+++ Input records

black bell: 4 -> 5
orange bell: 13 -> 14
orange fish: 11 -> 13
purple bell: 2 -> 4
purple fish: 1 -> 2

++++++
+++ Input records

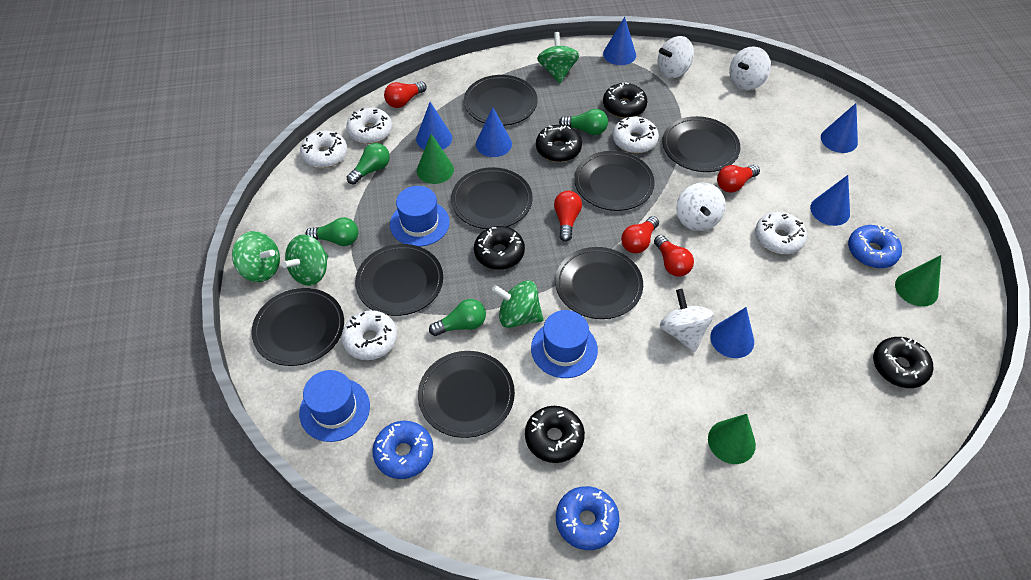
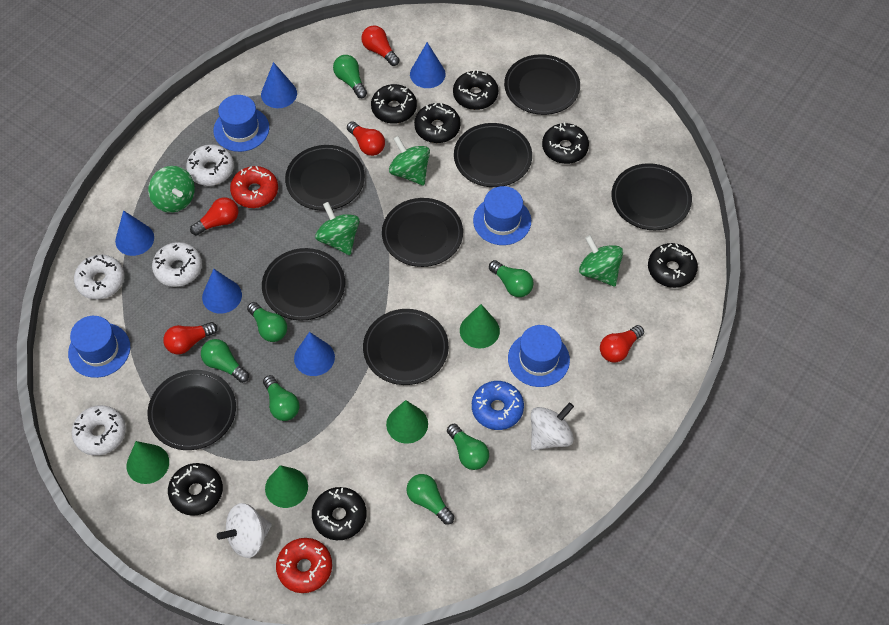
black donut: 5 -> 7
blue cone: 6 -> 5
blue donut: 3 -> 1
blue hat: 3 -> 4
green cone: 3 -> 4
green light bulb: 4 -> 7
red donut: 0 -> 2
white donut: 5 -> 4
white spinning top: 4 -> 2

++++++

- [Work required]: Each line above with the string "donut" should be reported in full.

- [Solution below]:
black donut: 5 -> 7
blue donut: 3 -> 1
red donut: 0 -> 2
white donut: 5 -> 4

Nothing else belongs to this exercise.